### Task to carry out
Tell how many lines in the data below contain "coloured", using one number as the whole reply.

*** Source data ***

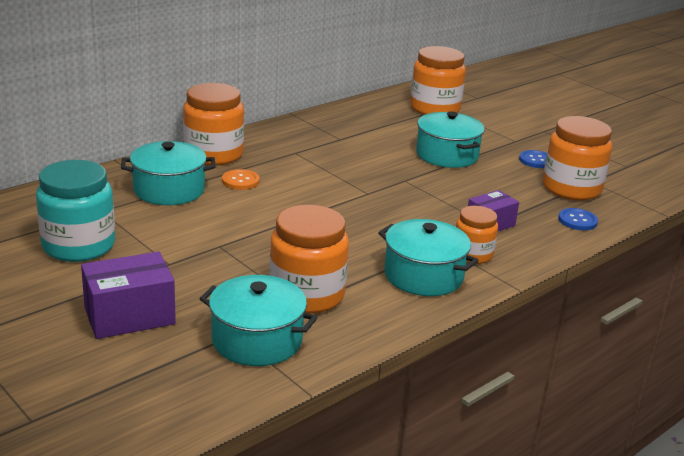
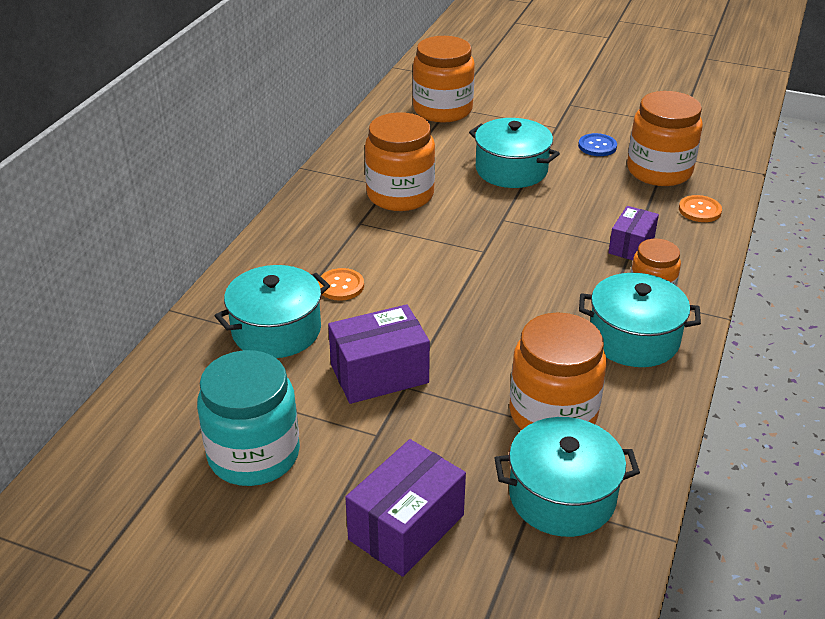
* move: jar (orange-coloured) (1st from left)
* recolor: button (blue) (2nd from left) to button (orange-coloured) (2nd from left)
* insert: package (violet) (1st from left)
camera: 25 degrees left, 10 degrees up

*** End of Source data ***

### Response for this exercise
2